Segment Start: DATA EXCERPT
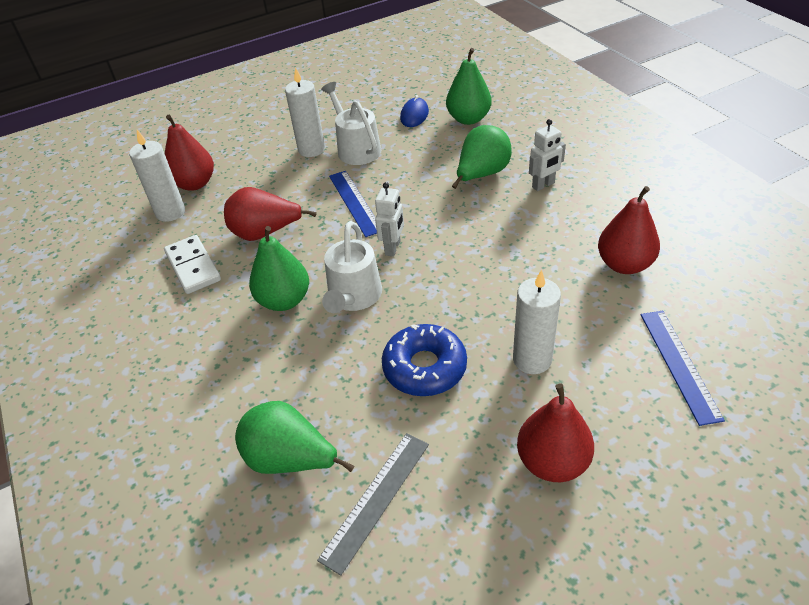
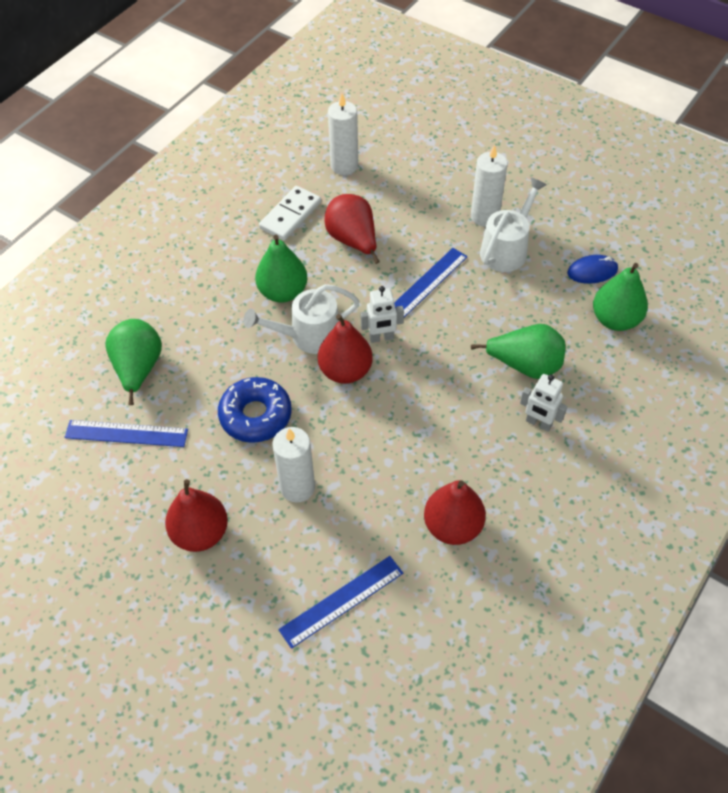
camera: 60 degrees right, 10 degrees up
(195, 184) = (388, 161): red pear -> red pear (345, 371)
(376, 499) = (126, 433): grey ruler -> blue ruler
Segment End: DATA EXCERPT
_PROBLEM STATEMENT_. Starting at the line with "(195, 184) = (388, 161): red", print each remaining line of the listing above exactly as it appears.

_RESULT_.
(195, 184) = (388, 161): red pear -> red pear (345, 371)
(376, 499) = (126, 433): grey ruler -> blue ruler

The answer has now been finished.